Scene images with change listings:
# # # #

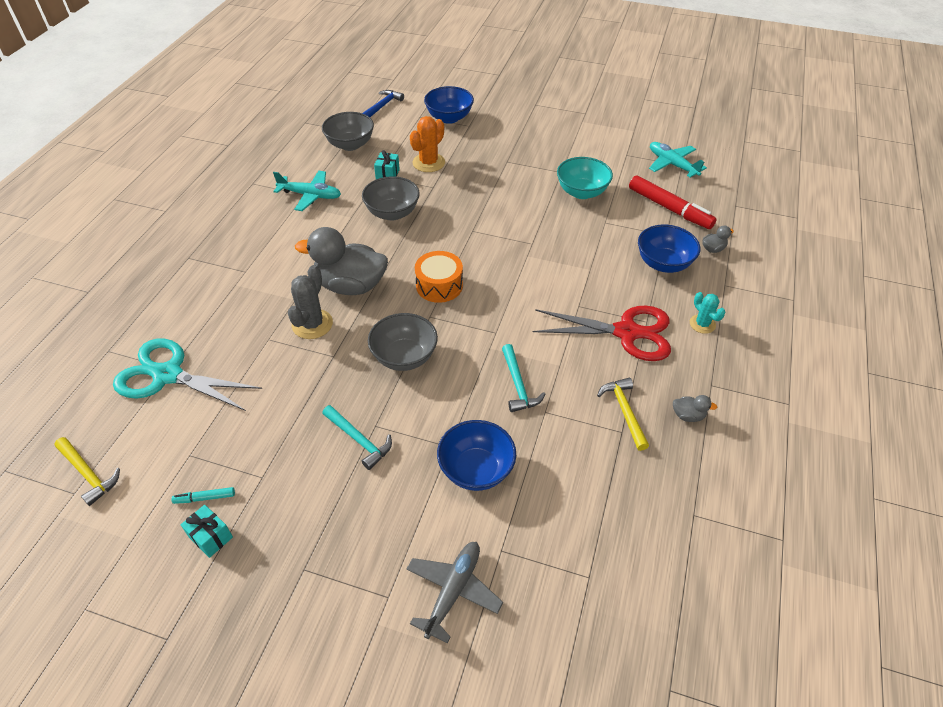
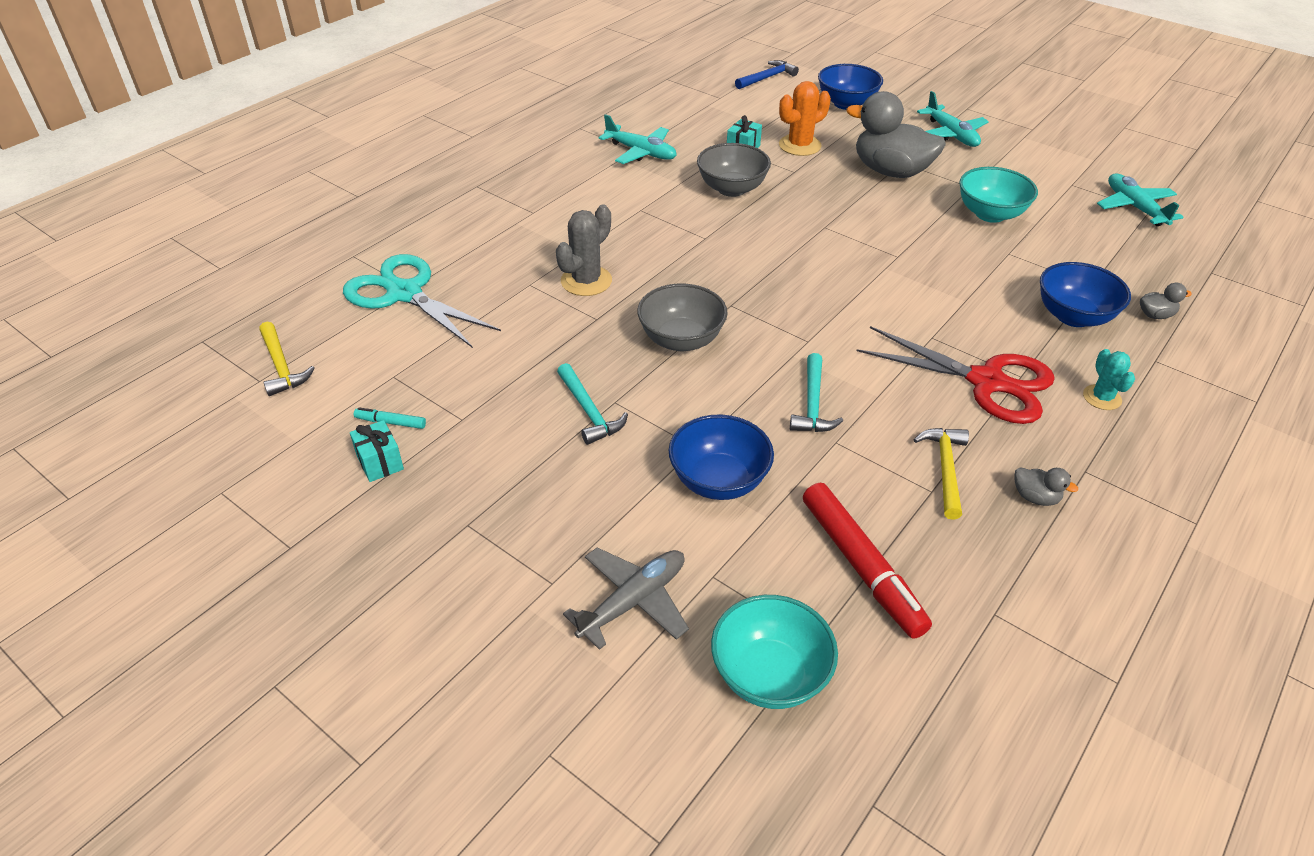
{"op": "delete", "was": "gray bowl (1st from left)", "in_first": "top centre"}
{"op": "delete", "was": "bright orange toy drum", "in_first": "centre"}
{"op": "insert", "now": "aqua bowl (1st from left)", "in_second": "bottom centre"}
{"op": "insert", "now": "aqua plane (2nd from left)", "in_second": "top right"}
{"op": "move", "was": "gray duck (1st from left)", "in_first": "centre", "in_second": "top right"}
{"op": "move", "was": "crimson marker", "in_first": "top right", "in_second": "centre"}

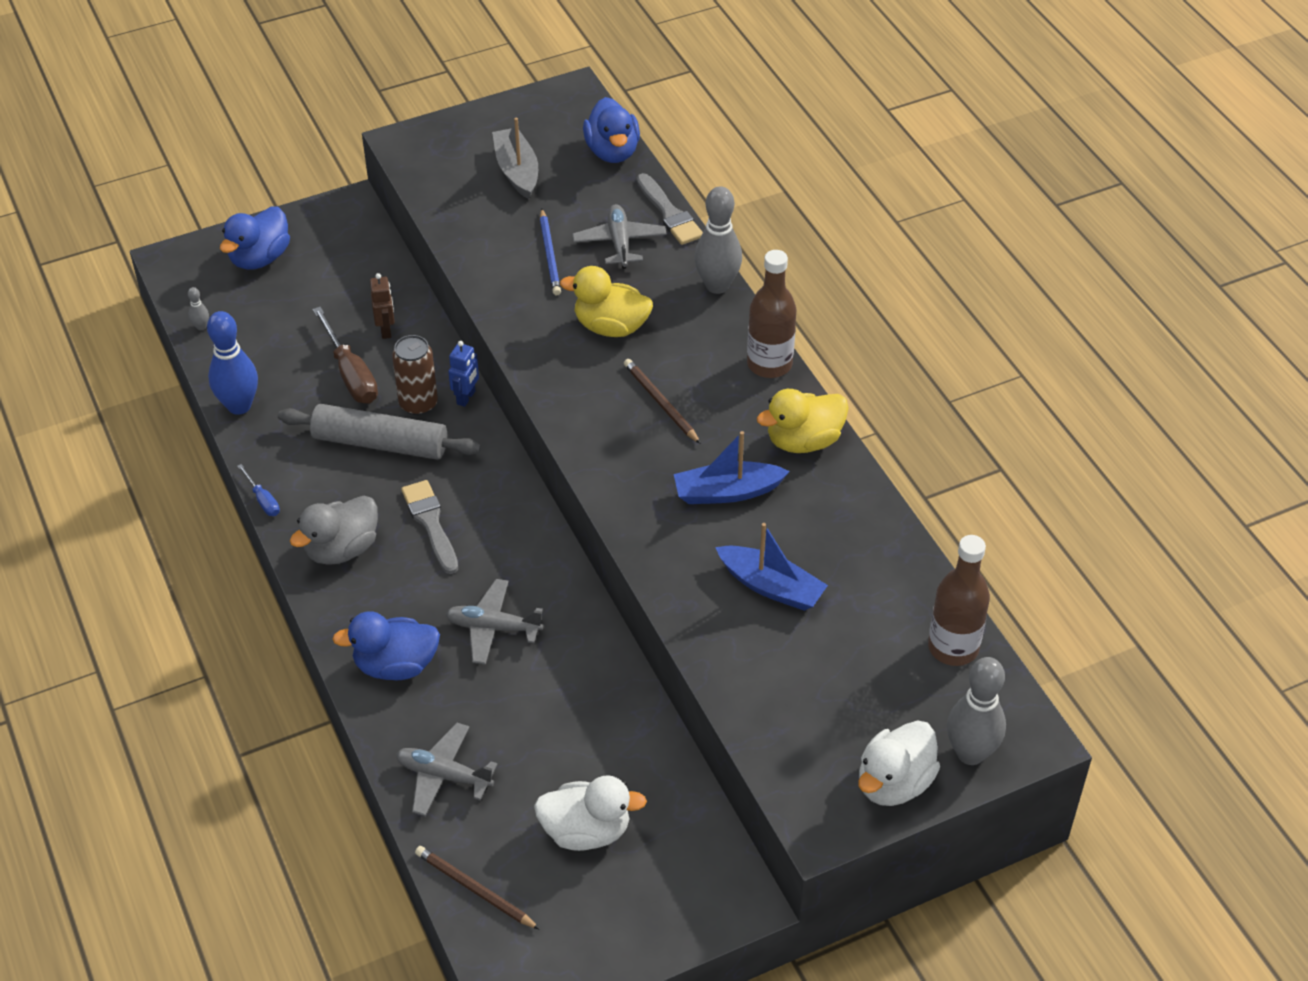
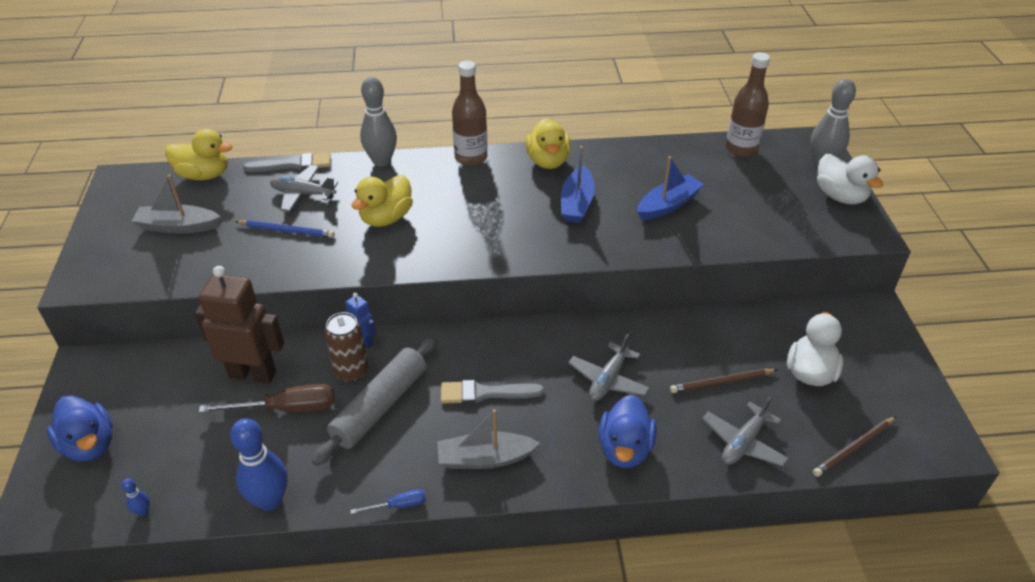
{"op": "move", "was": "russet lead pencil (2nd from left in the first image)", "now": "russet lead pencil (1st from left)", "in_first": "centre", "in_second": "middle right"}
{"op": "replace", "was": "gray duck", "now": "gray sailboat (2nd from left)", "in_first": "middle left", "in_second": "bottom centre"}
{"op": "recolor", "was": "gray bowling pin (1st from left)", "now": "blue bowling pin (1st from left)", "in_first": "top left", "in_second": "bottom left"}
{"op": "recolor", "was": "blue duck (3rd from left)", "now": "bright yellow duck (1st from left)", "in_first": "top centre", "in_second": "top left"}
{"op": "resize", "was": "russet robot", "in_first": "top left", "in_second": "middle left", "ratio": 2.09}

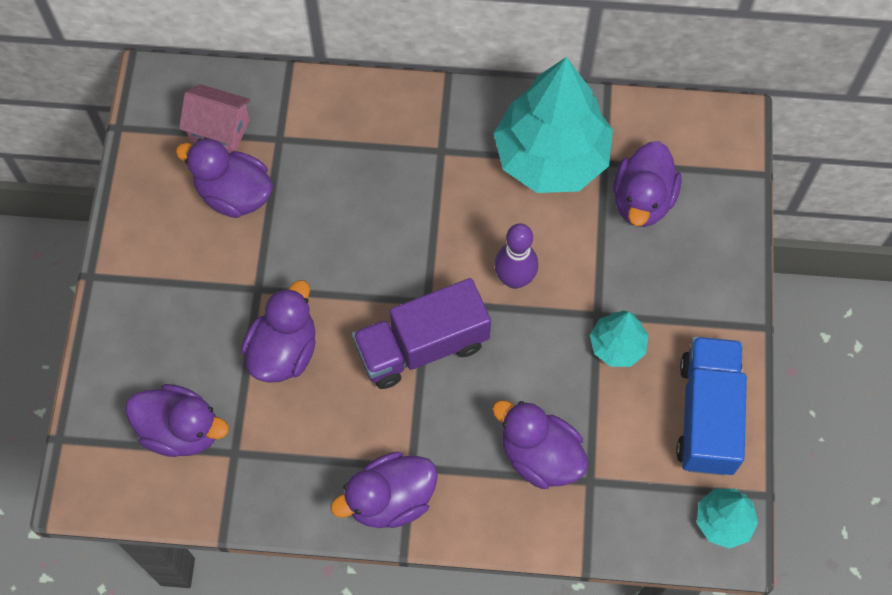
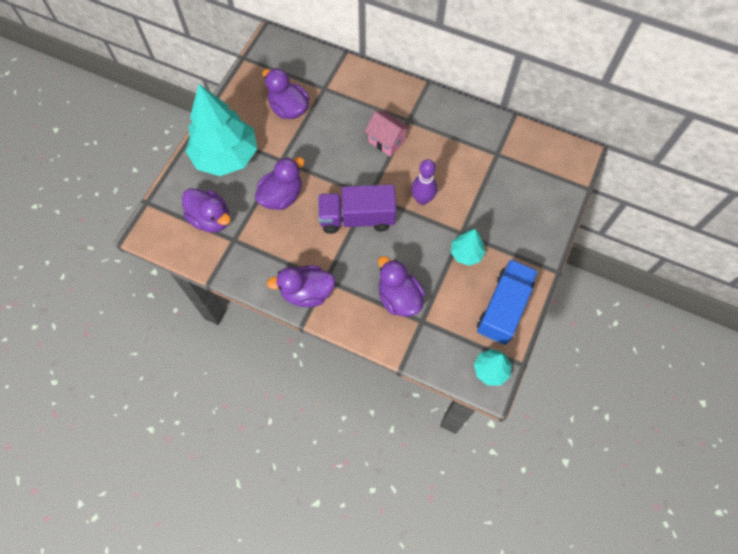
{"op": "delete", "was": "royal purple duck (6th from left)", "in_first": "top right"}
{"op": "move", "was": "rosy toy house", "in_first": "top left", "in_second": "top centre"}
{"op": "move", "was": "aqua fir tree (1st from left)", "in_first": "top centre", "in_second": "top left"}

# # # #

## GOAL OF THE EXERCISE
Print the records again exactly, pictures excluded.

## WRITTEN ANSWER
{"op": "delete", "was": "gray bowl (1st from left)", "in_first": "top centre"}
{"op": "delete", "was": "bright orange toy drum", "in_first": "centre"}
{"op": "insert", "now": "aqua bowl (1st from left)", "in_second": "bottom centre"}
{"op": "insert", "now": "aqua plane (2nd from left)", "in_second": "top right"}
{"op": "move", "was": "gray duck (1st from left)", "in_first": "centre", "in_second": "top right"}
{"op": "move", "was": "crimson marker", "in_first": "top right", "in_second": "centre"}

{"op": "move", "was": "russet lead pencil (2nd from left in the first image)", "now": "russet lead pencil (1st from left)", "in_first": "centre", "in_second": "middle right"}
{"op": "replace", "was": "gray duck", "now": "gray sailboat (2nd from left)", "in_first": "middle left", "in_second": "bottom centre"}
{"op": "recolor", "was": "gray bowling pin (1st from left)", "now": "blue bowling pin (1st from left)", "in_first": "top left", "in_second": "bottom left"}
{"op": "recolor", "was": "blue duck (3rd from left)", "now": "bright yellow duck (1st from left)", "in_first": "top centre", "in_second": "top left"}
{"op": "resize", "was": "russet robot", "in_first": "top left", "in_second": "middle left", "ratio": 2.09}

{"op": "delete", "was": "royal purple duck (6th from left)", "in_first": "top right"}
{"op": "move", "was": "rosy toy house", "in_first": "top left", "in_second": "top centre"}
{"op": "move", "was": "aqua fir tree (1st from left)", "in_first": "top centre", "in_second": "top left"}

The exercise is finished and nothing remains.